__Dataset excerpts__:
══════

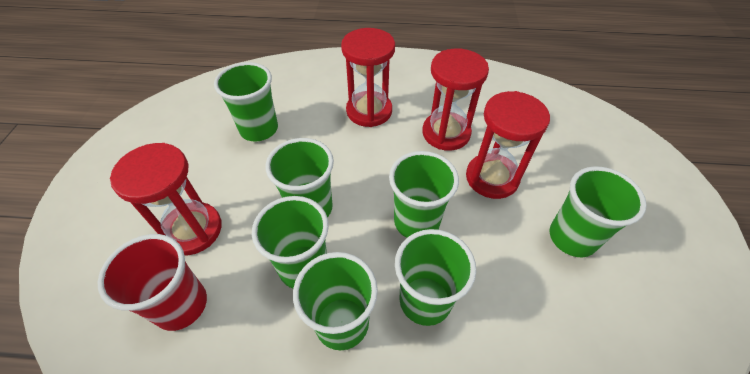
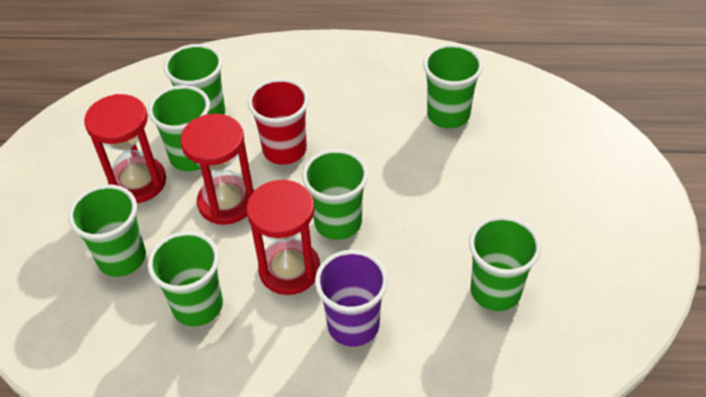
purple cup: 0 -> 1
red hourglass: 4 -> 3

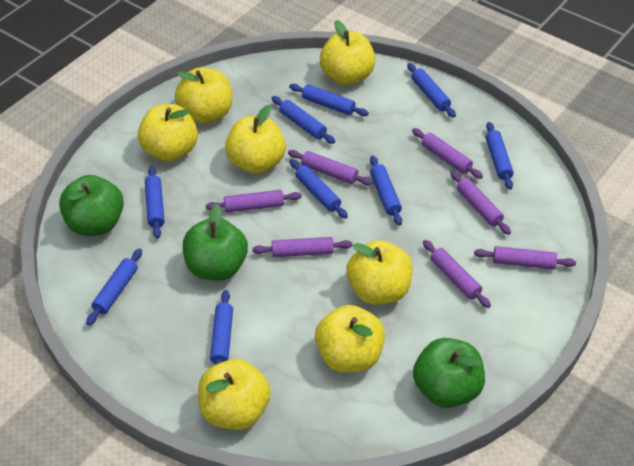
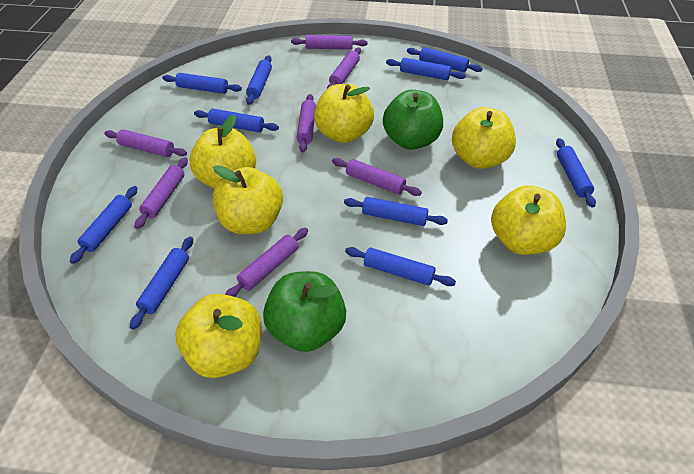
blue rolling pin: 9 -> 10
green apple: 3 -> 2
yellow apple: 7 -> 6

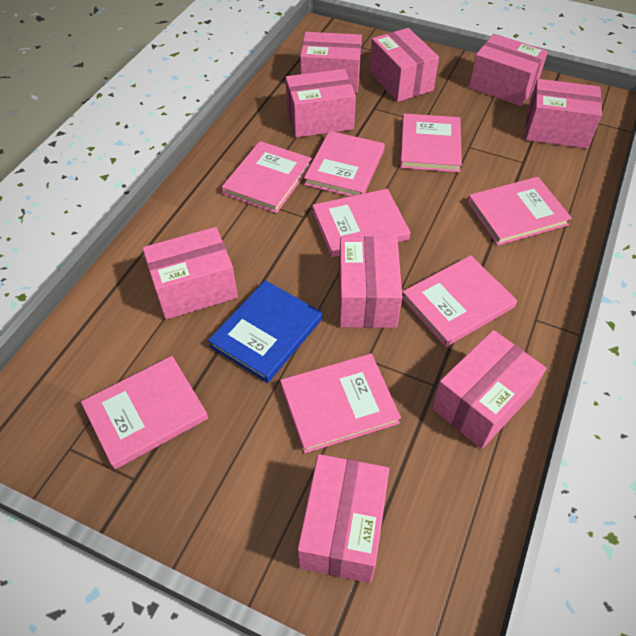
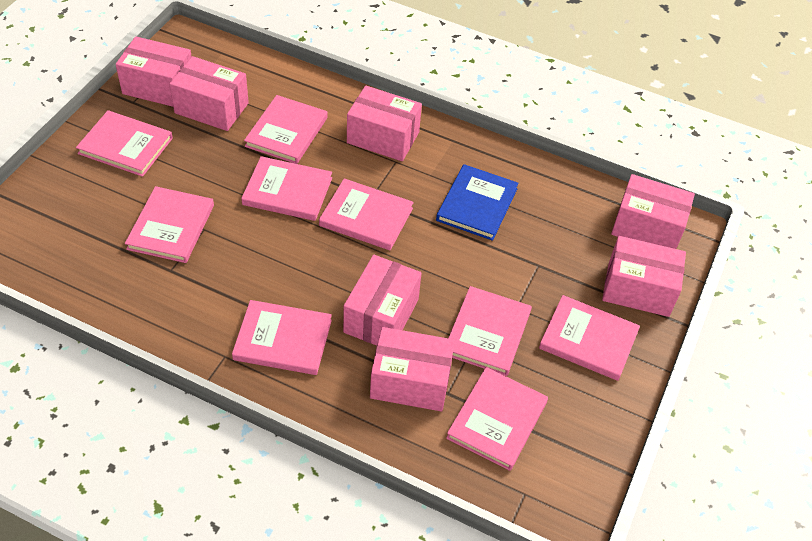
pink book: 8 -> 9
pink box: 9 -> 7

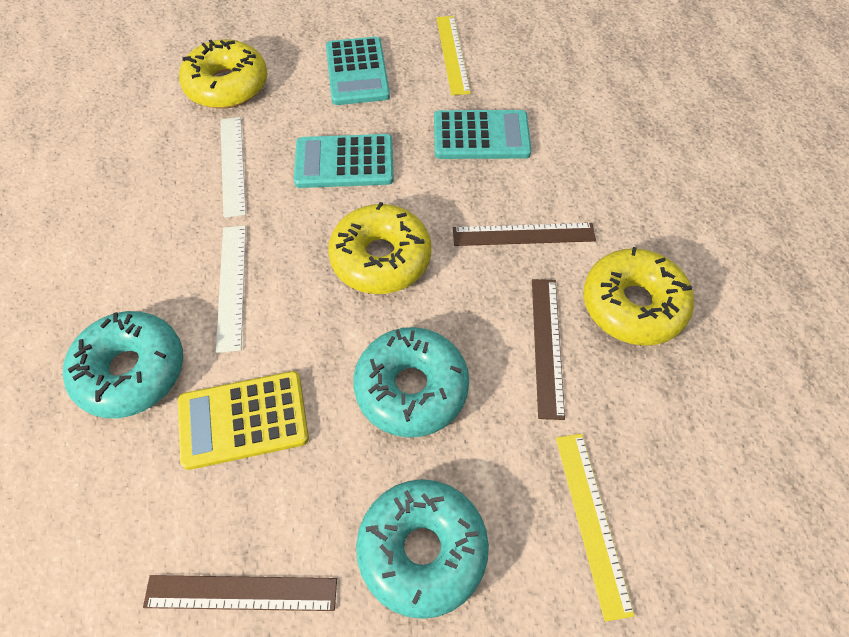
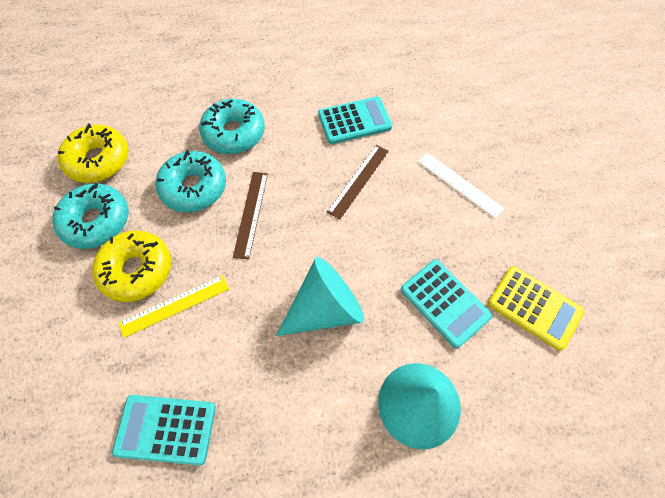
brown ruler: 3 -> 2
turquoise cone: 0 -> 2
white ruler: 2 -> 1
yellow donut: 3 -> 2
yellow ruler: 2 -> 1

══════

__AIM OF THE TASK__: Repeat every record above exactly. Omit the pictures.

__EXERCISE RESPONSE__:
purple cup: 0 -> 1
red hourglass: 4 -> 3

blue rolling pin: 9 -> 10
green apple: 3 -> 2
yellow apple: 7 -> 6

pink book: 8 -> 9
pink box: 9 -> 7

brown ruler: 3 -> 2
turquoise cone: 0 -> 2
white ruler: 2 -> 1
yellow donut: 3 -> 2
yellow ruler: 2 -> 1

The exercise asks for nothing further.